## Work to complete
Leave out the images and repeat every entry below exactly.

Version difference data:
————

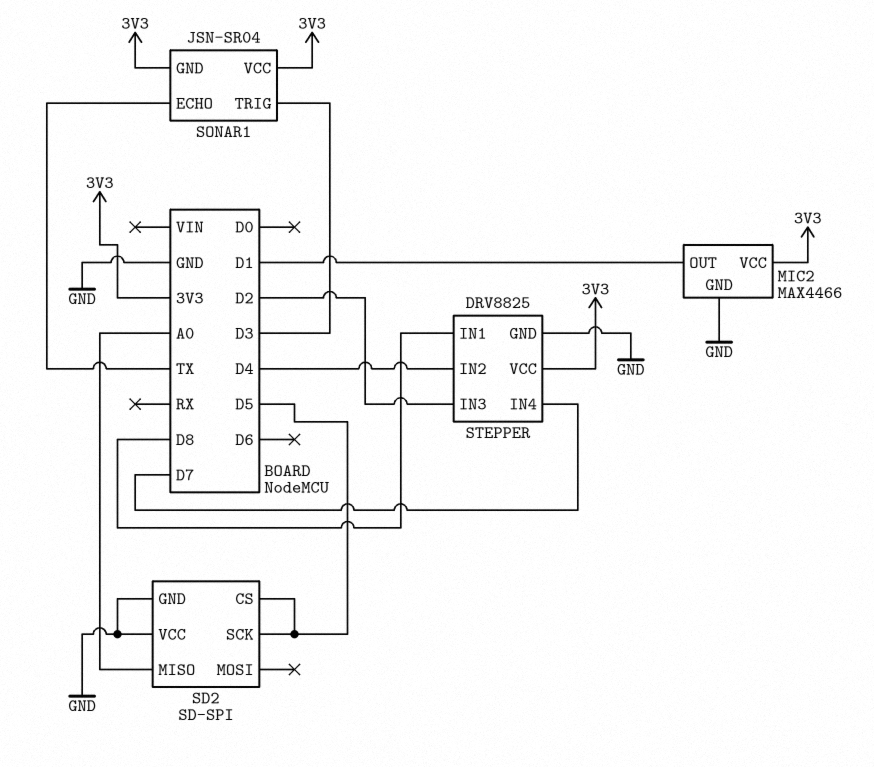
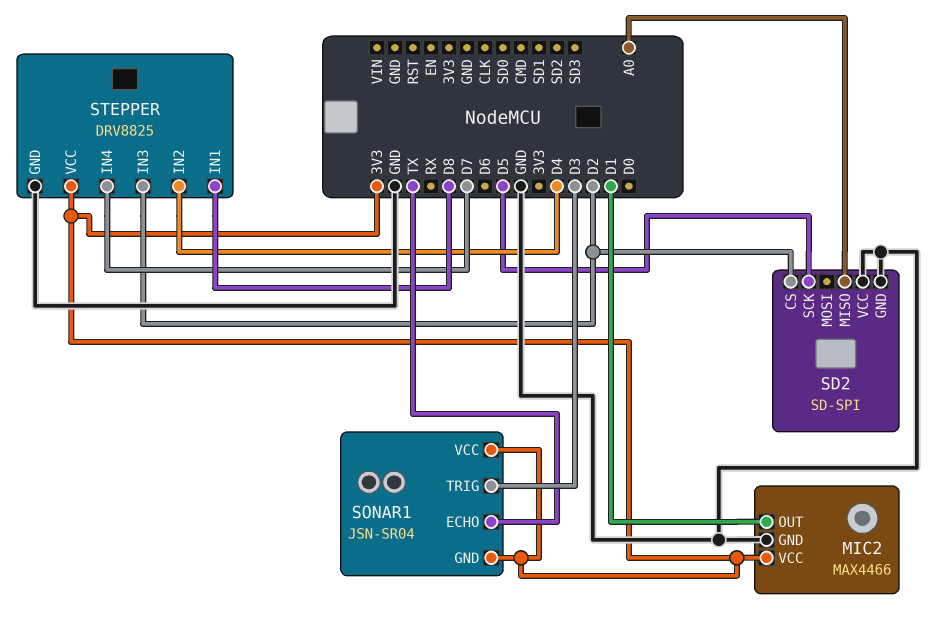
SD2 pin CS: D5 -> D2

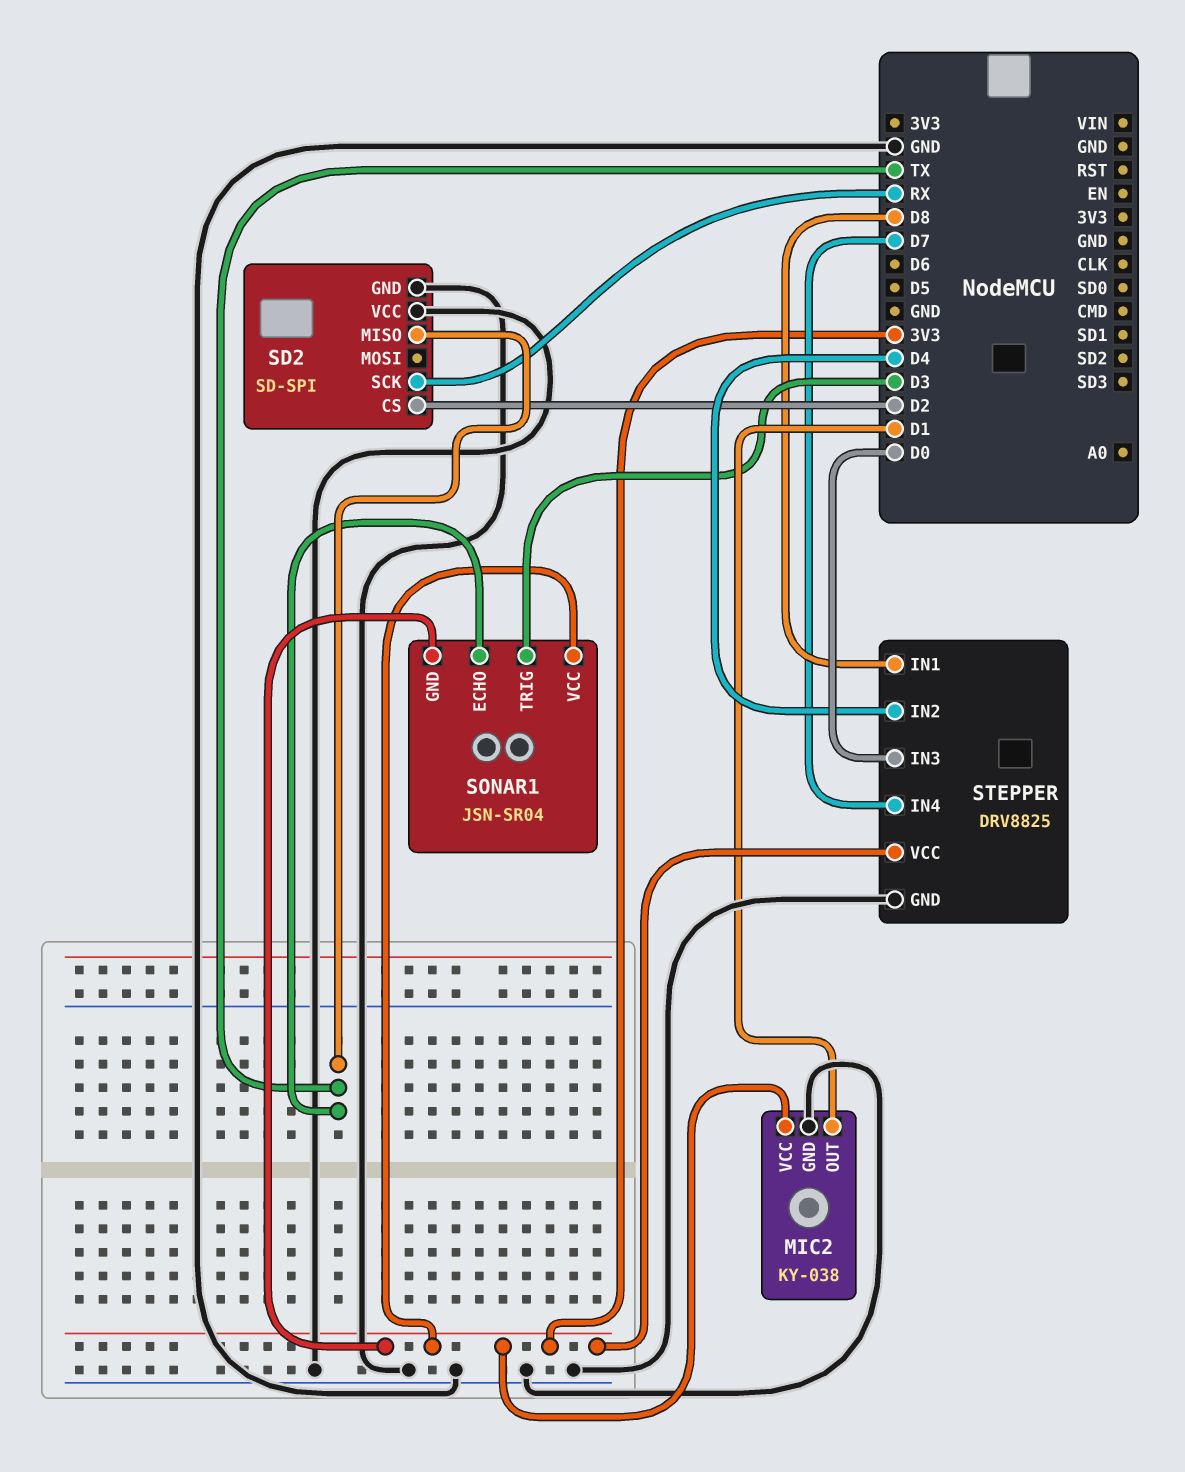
MIC2: MAX4466 -> KY-038
SD2 pin MISO: A0 -> TX
SD2 pin SCK: D5 -> RX
STEPPER pin IN3: D2 -> D0

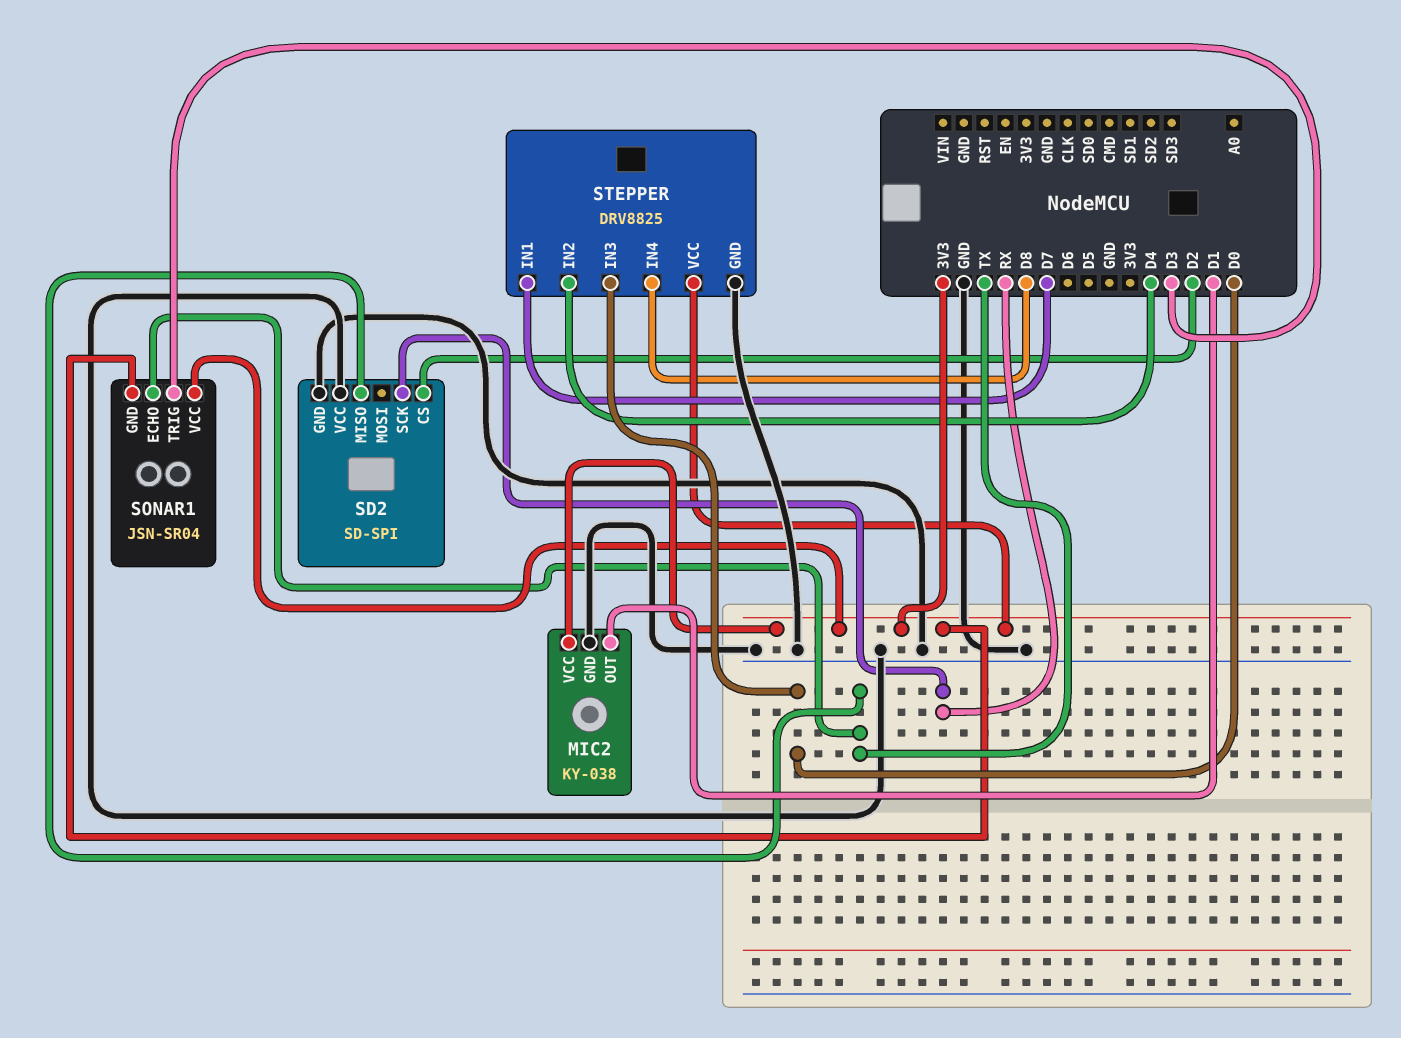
STEPPER pin IN1: D8 -> D7
STEPPER pin IN4: D7 -> D8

————

## Response to this exercise
SD2 pin CS: D5 -> D2

MIC2: MAX4466 -> KY-038
SD2 pin MISO: A0 -> TX
SD2 pin SCK: D5 -> RX
STEPPER pin IN3: D2 -> D0

STEPPER pin IN1: D8 -> D7
STEPPER pin IN4: D7 -> D8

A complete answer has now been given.